■ **Information provided**:
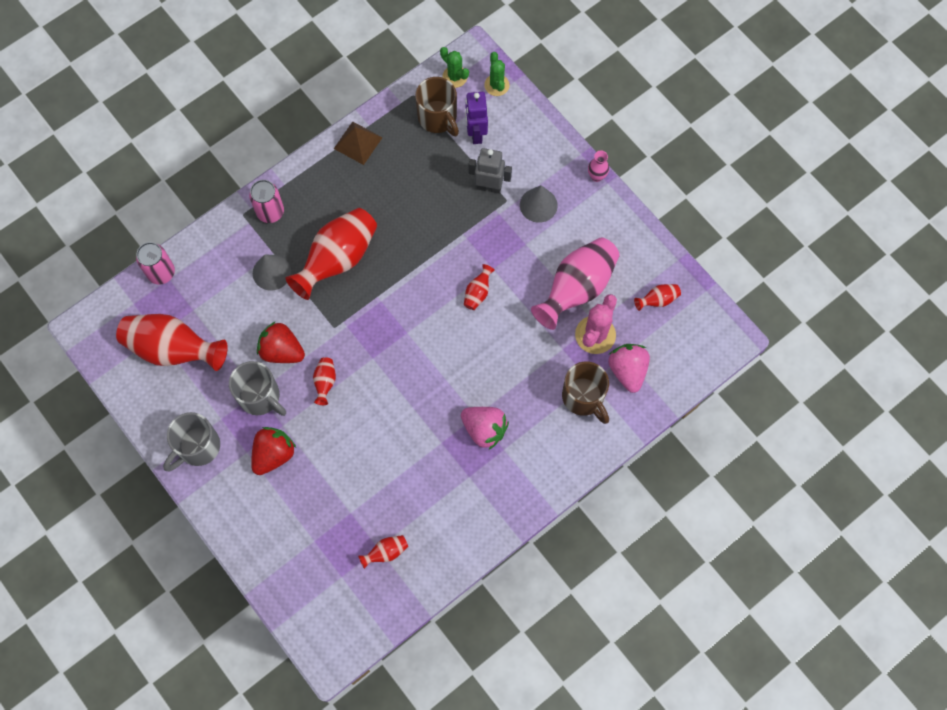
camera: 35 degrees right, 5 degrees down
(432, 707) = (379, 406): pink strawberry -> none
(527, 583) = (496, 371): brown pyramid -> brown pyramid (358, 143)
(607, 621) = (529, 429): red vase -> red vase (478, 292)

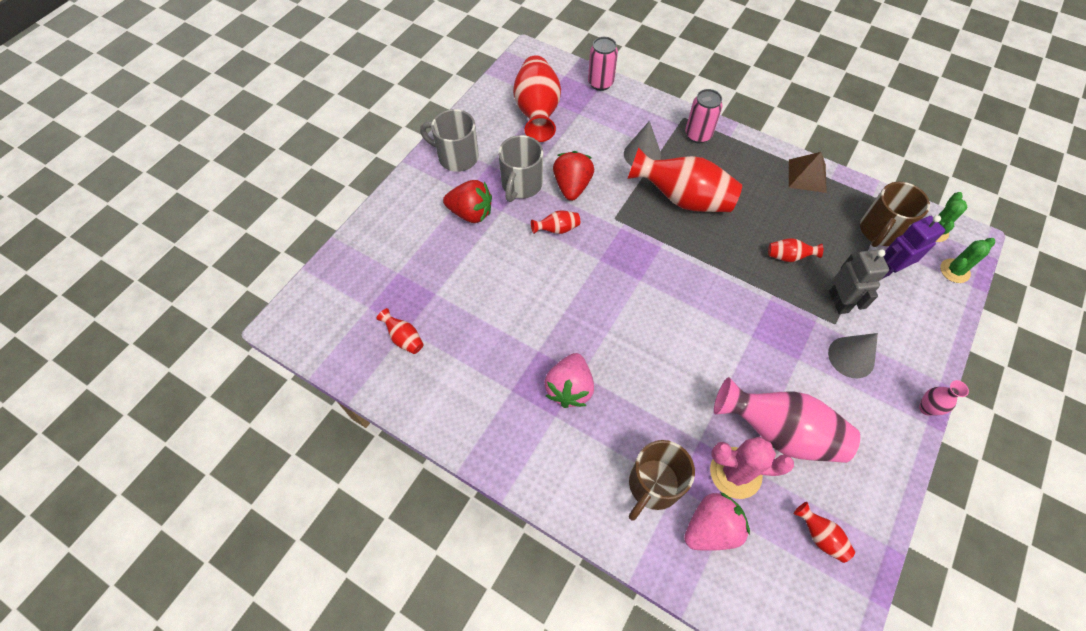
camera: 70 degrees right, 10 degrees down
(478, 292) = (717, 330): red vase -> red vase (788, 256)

■ **Task**:
The entries above should be given again exactly, minus any pictures.

■ **Exercise solution**:
camera: 35 degrees right, 5 degrees down
(432, 707) = (379, 406): pink strawberry -> none
(527, 583) = (496, 371): brown pyramid -> brown pyramid (358, 143)
(607, 621) = (529, 429): red vase -> red vase (478, 292)

camera: 70 degrees right, 10 degrees down
(478, 292) = (717, 330): red vase -> red vase (788, 256)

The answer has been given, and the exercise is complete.